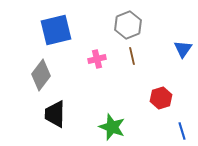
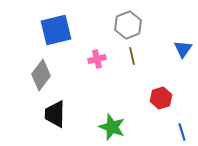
blue line: moved 1 px down
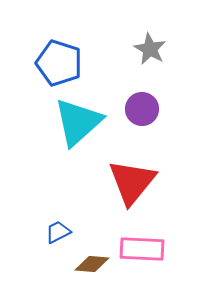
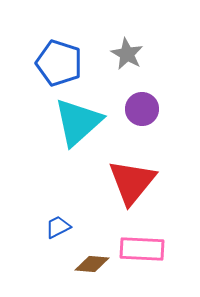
gray star: moved 23 px left, 5 px down
blue trapezoid: moved 5 px up
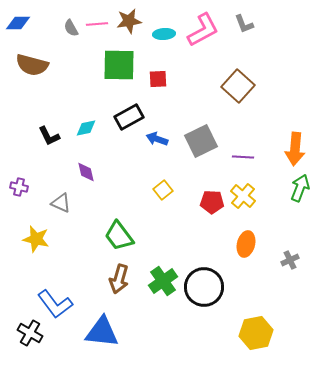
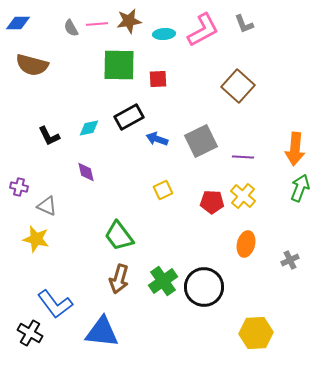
cyan diamond: moved 3 px right
yellow square: rotated 12 degrees clockwise
gray triangle: moved 14 px left, 3 px down
yellow hexagon: rotated 8 degrees clockwise
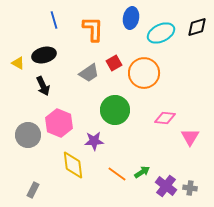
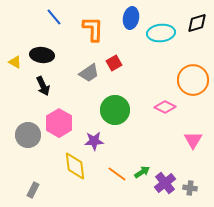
blue line: moved 3 px up; rotated 24 degrees counterclockwise
black diamond: moved 4 px up
cyan ellipse: rotated 20 degrees clockwise
black ellipse: moved 2 px left; rotated 20 degrees clockwise
yellow triangle: moved 3 px left, 1 px up
orange circle: moved 49 px right, 7 px down
pink diamond: moved 11 px up; rotated 20 degrees clockwise
pink hexagon: rotated 8 degrees clockwise
pink triangle: moved 3 px right, 3 px down
yellow diamond: moved 2 px right, 1 px down
purple cross: moved 1 px left, 3 px up; rotated 15 degrees clockwise
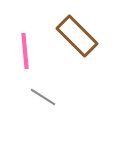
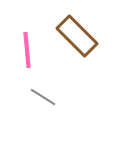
pink line: moved 2 px right, 1 px up
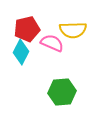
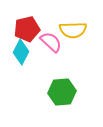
pink semicircle: moved 1 px left, 1 px up; rotated 20 degrees clockwise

• [GOAL OF THE EXERCISE] Transcribe the data verbatim. No picture belongs in the result.

• [COMPLETED TASK]
blue line: moved 1 px down
gray star: moved 23 px left, 5 px down
blue trapezoid: moved 5 px up
cyan diamond: moved 3 px right
yellow square: rotated 12 degrees clockwise
gray triangle: moved 14 px left, 3 px down
yellow hexagon: rotated 8 degrees clockwise
blue line: moved 3 px up; rotated 24 degrees counterclockwise
black diamond: moved 4 px up
cyan ellipse: rotated 20 degrees clockwise
black ellipse: moved 2 px left; rotated 20 degrees clockwise
yellow triangle: moved 3 px left, 1 px up
orange circle: moved 49 px right, 7 px down
pink diamond: moved 11 px up; rotated 20 degrees clockwise
pink hexagon: rotated 8 degrees clockwise
pink triangle: moved 3 px right, 3 px down
yellow diamond: moved 2 px right, 1 px down
purple cross: moved 1 px left, 3 px up; rotated 15 degrees clockwise
pink line: moved 2 px right, 1 px up
pink semicircle: moved 1 px left, 1 px up; rotated 20 degrees clockwise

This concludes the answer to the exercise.